→ **Problem requirements**: Reproduce the entries exactly, beginning with the line containing "white duck [277,489,344,591] -> none" and ending with their last line, both included.

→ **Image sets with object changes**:
*** Block opens ***
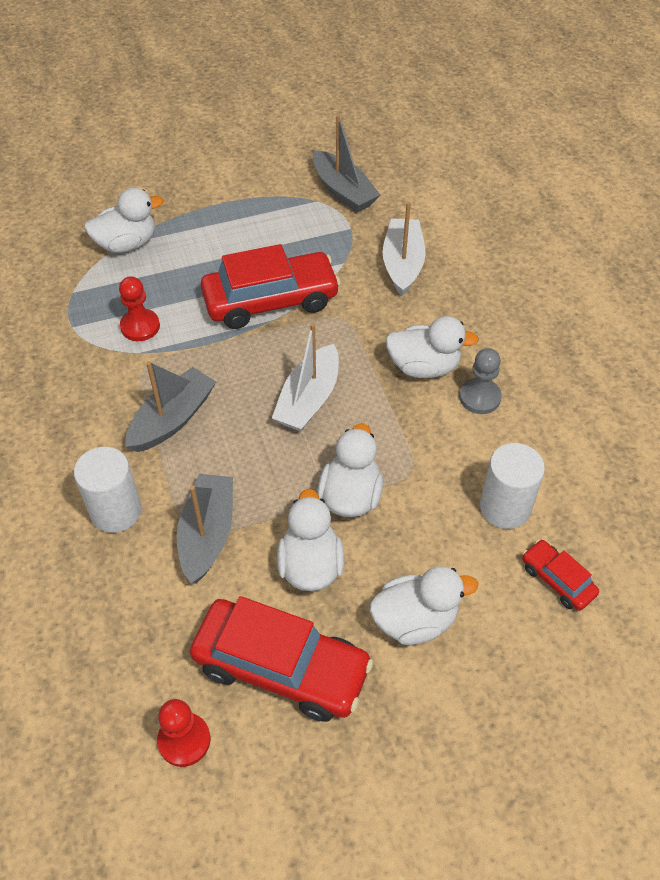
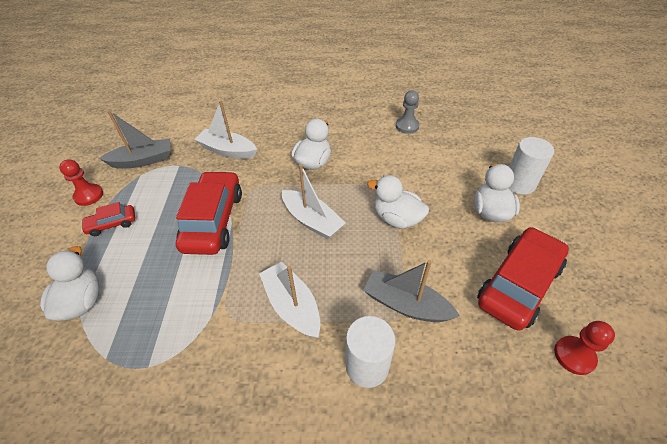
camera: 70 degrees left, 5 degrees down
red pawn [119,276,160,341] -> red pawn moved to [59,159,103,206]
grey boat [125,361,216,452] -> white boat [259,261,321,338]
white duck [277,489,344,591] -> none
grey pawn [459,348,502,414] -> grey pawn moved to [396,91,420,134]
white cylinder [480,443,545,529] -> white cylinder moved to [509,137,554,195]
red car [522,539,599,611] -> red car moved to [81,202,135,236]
*** Block closes ***
→ **Task result**:
white duck [277,489,344,591] -> none
grey pawn [459,348,502,414] -> grey pawn moved to [396,91,420,134]
white cylinder [480,443,545,529] -> white cylinder moved to [509,137,554,195]
red car [522,539,599,611] -> red car moved to [81,202,135,236]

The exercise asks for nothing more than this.